* GIVEN ENTRIES

::::::::::

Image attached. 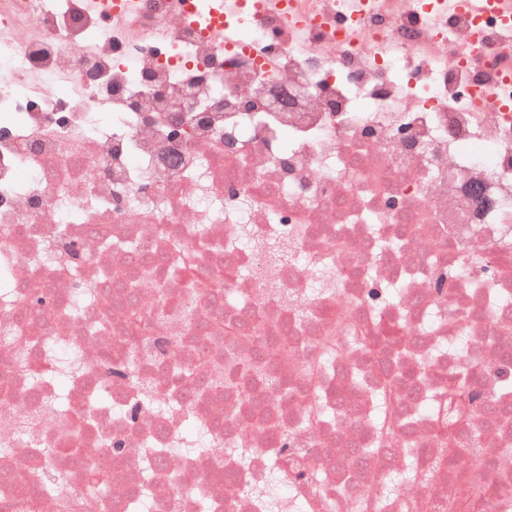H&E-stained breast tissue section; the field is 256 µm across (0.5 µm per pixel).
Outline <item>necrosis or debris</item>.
I'll list each match as a JSON object with an SVG mask.
<instances>
[{
    "label": "necrosis or debris",
    "instance_id": "1",
    "mask_svg": "<svg viewBox=\"0 0 512 512\" xmlns=\"http://www.w3.org/2000/svg\"><path fill=\"white\" fill-rule=\"evenodd\" d=\"M216 21L233 40L208 36ZM241 96L256 111H240ZM184 99L191 134L176 144ZM0 113V336L24 339L0 363V512H96L91 467L109 512H139L145 486L148 512H204V497L261 512L248 484L273 464L305 512H449L468 491L476 512H512V398L498 395L512 386V38L496 15L443 14L433 0H236L215 20L208 0H139L106 20L86 0H0ZM269 238L291 261L257 250ZM173 241L213 282L186 311ZM230 267L244 276L221 279ZM316 269L323 289L299 312ZM89 284L148 317L135 341L122 311L85 298ZM384 324L399 327L398 367L414 377L380 463L357 451L374 444L371 398L391 365L358 337ZM48 346L87 369L61 412L46 405L55 380L27 375ZM258 354L287 368L288 387L256 390L249 415L232 385L171 378L177 364L207 379ZM313 360L316 379L300 380ZM473 364L481 377L463 398L477 430L464 440L484 462L382 496L406 449L438 448L420 410L442 407L449 378ZM142 383L159 406L138 403ZM99 386L111 406L88 401ZM190 414L252 448L233 492L222 451L173 448ZM56 477L71 495L29 508V489Z\"/></svg>",
    "mask_w": 512,
    "mask_h": 512
}]
</instances>
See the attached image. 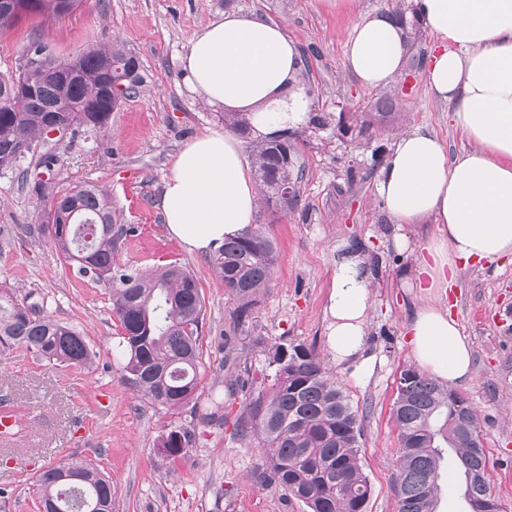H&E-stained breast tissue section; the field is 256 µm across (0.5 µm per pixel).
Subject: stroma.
<instances>
[{
	"label": "stroma",
	"mask_w": 512,
	"mask_h": 512,
	"mask_svg": "<svg viewBox=\"0 0 512 512\" xmlns=\"http://www.w3.org/2000/svg\"><path fill=\"white\" fill-rule=\"evenodd\" d=\"M282 25L308 61L314 122L294 141L302 173L296 209L259 205L254 225L278 245L272 280L248 322L233 326L235 303L205 254L187 253L168 235L155 207L165 175L182 145L224 127V111L208 105L184 81L180 58L190 40L223 16L226 7ZM396 0H356L339 12L326 0H79L68 15L33 16L0 29V72L14 70L25 44L40 38L60 60L120 43L135 53L144 84L112 113L106 128L77 131L41 144L37 154L0 169V286L18 299L80 331L96 358L84 368L36 356L23 346L0 353V408L18 416L15 434L0 437V512H38L32 483L40 469L77 457L112 480V512H308L278 487L256 483V441L234 430L244 406L225 396L224 335L234 332V373L248 385L269 387V351L301 343L325 352L323 308L334 274L331 254L347 239L367 254L372 273L368 352L370 372L326 362L362 425L364 472L371 484L367 512H398L393 491L399 441L391 417L403 369L413 366L405 324L414 289L402 282L412 256L397 252L403 233L424 242L430 224L395 227L376 196L380 168L395 130L423 126L457 153L468 148L451 125L449 106L437 100L426 72L400 97L395 127L372 140L340 135V112L372 104L381 92L360 84L346 64L345 45L358 14L394 10ZM49 152L51 174L39 167ZM77 182L108 189L112 207L130 230L118 264L143 271L173 263L198 279L200 386L196 403L168 410L141 399L124 381L121 329L112 291L81 276L44 236L24 234L45 220L47 194ZM451 315L472 348L473 375L458 392L478 411L488 475L504 512H512V259L498 270H466L449 292ZM506 320H499V313ZM220 396V421L198 413ZM191 431L183 454L166 458L163 438Z\"/></svg>",
	"instance_id": "stroma-1"
}]
</instances>
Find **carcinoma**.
Listing matches in <instances>:
<instances>
[{
  "label": "carcinoma",
  "instance_id": "1",
  "mask_svg": "<svg viewBox=\"0 0 512 512\" xmlns=\"http://www.w3.org/2000/svg\"><path fill=\"white\" fill-rule=\"evenodd\" d=\"M14 4L13 17L0 20V28L34 15H61V0ZM394 16L404 29L406 68L411 73L419 66L414 48L422 39L423 21L405 0H399ZM129 58L128 50L113 44L73 56L68 61L72 75L63 81L45 77L38 68L0 73V167L19 161V144L40 140L51 124L103 129L118 108L112 96L113 75L104 63L121 64ZM58 99L85 111H45L47 102ZM398 102L393 94L382 97L352 113L349 127L359 137L372 138L395 117ZM224 127L250 133L246 116L239 112L224 113ZM283 152L273 138L254 145L255 174L267 204L274 199L275 184L294 177V166L282 163ZM48 204L59 205L69 221L57 217L41 224V234L80 275L112 288V314L125 344L126 382L153 405L175 410L189 405L199 387L200 291L194 274L176 264L149 273L120 267L115 257L124 249L127 230L118 223L109 193L97 185L72 184L52 192ZM277 259L275 241L251 225L211 256L209 265L235 301L233 323L250 318ZM15 345L84 367L94 358L80 332L50 314L34 313L11 289L0 287V347ZM299 348L274 346L270 389L244 394L245 410L236 420V432L258 438L261 482L281 488L310 512H365L371 486L361 464L358 411L314 351ZM405 377L410 383L405 394H397L392 408L400 445L395 475L399 512H435L447 452L448 467L464 479L470 512H492L496 497L487 476L469 481L470 472L486 458L484 450L458 441L462 413L479 424L473 407L455 390L414 368L403 370L400 378ZM190 438L185 429L172 431L162 441V452L177 457ZM33 493L47 512H112V481L83 459H65L41 470Z\"/></svg>",
  "mask_w": 512,
  "mask_h": 512
}]
</instances>
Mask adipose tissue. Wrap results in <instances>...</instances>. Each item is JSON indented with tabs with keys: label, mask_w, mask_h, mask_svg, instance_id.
<instances>
[{
	"label": "adipose tissue",
	"mask_w": 512,
	"mask_h": 512,
	"mask_svg": "<svg viewBox=\"0 0 512 512\" xmlns=\"http://www.w3.org/2000/svg\"><path fill=\"white\" fill-rule=\"evenodd\" d=\"M415 2L437 37L425 63L429 86L451 106V121L471 146L453 154L435 133L408 129L394 140L376 193L394 224L435 226L419 249L400 234L395 245L415 253L408 280L419 302L406 323L412 356L438 382L453 385L470 379L472 352L441 299L462 269L491 268L512 256V0ZM404 56L390 16L367 14L353 23L346 61L364 86L389 83ZM181 67L209 105L250 113L257 136H277L310 118L300 52L280 25L226 10L193 37ZM257 205L239 140L227 129L185 142L157 199L170 236L200 253L251 224ZM370 294L359 249L338 243L324 307L332 362L368 364Z\"/></svg>",
	"instance_id": "ef3b65f1"
}]
</instances>
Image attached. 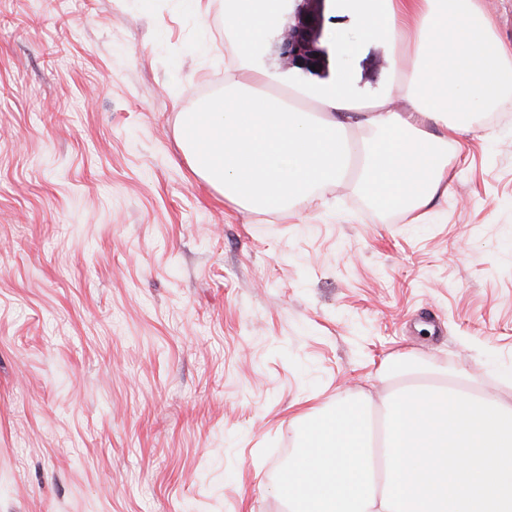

::::::::::

* WHAT THE EXERCISE ASKS
All lines from the one holding "Mask adipose tissue." through the last line of the entries, and nothing else, are to be output exactly; leave out the pictures.

* OUTPUT
Mask adipose tissue. Wrap results in <instances>...</instances>. Each item is JSON indented with tabs with keys: label, mask_w, mask_h, mask_svg, instance_id.
<instances>
[{
	"label": "adipose tissue",
	"mask_w": 512,
	"mask_h": 512,
	"mask_svg": "<svg viewBox=\"0 0 512 512\" xmlns=\"http://www.w3.org/2000/svg\"><path fill=\"white\" fill-rule=\"evenodd\" d=\"M415 2L437 37L425 63L429 86L451 106V121L471 146L453 154L435 133L408 129L394 140L376 193L394 224L435 226L419 249L400 234L395 245L415 253L408 280L419 302L406 323L412 356L438 382L453 385L470 379L472 352L441 299L462 269L491 268L512 256V0ZM404 56L390 16L367 14L353 23L346 61L364 86L389 83ZM181 67L209 105L250 113L257 136H277L310 118L300 52L280 25L226 10L193 37ZM257 205L239 140L227 129L185 142L157 199L170 236L200 253L251 224ZM370 294L359 249L338 243L324 307L332 362L368 364Z\"/></svg>",
	"instance_id": "ef3b65f1"
}]
</instances>
Image attached. 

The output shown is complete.